**What you need to do:** The answer must reproduce all of the data below exactly and contain no images.

### Dataset content ###

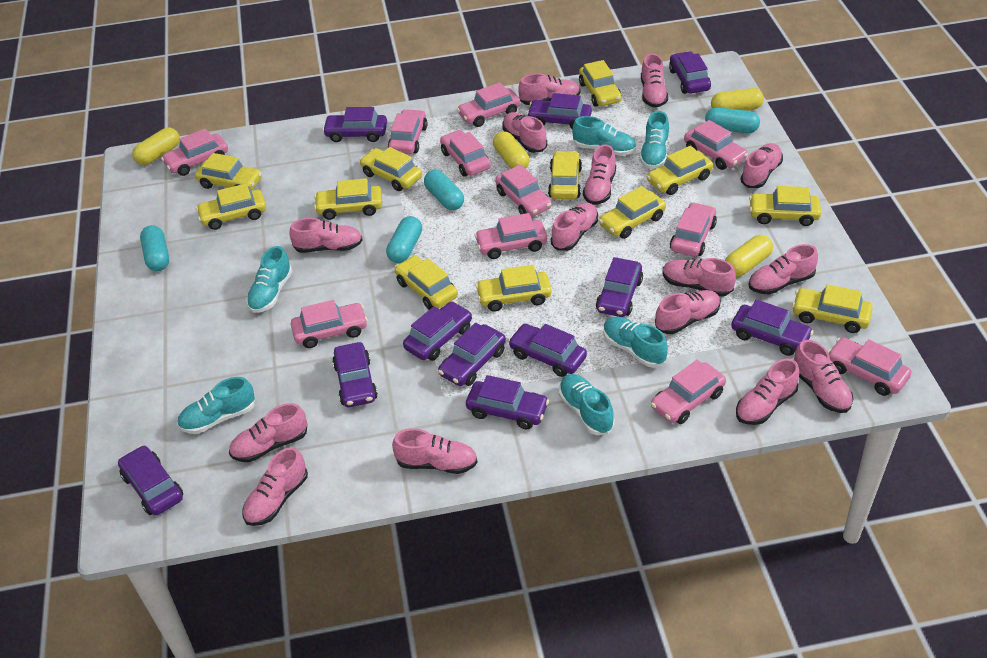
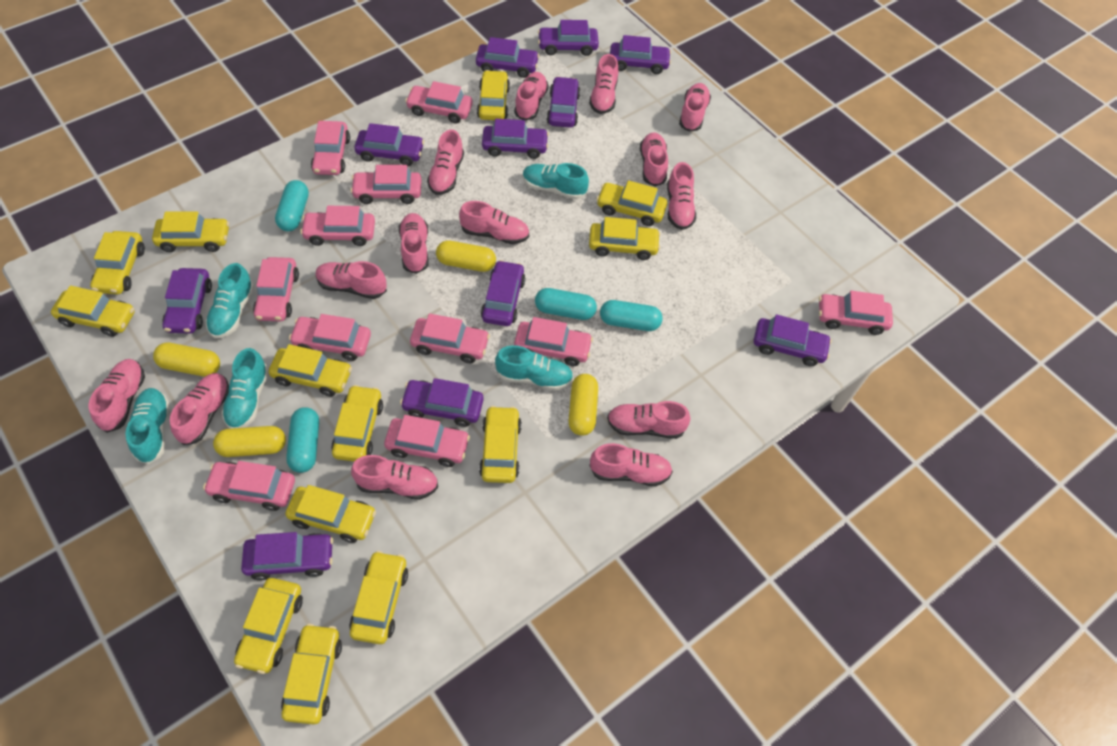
pink shoe: 15 -> 14
turquoise shoe: 6 -> 5
yellow car: 12 -> 13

###

**Reply:**
pink shoe: 15 -> 14
turquoise shoe: 6 -> 5
yellow car: 12 -> 13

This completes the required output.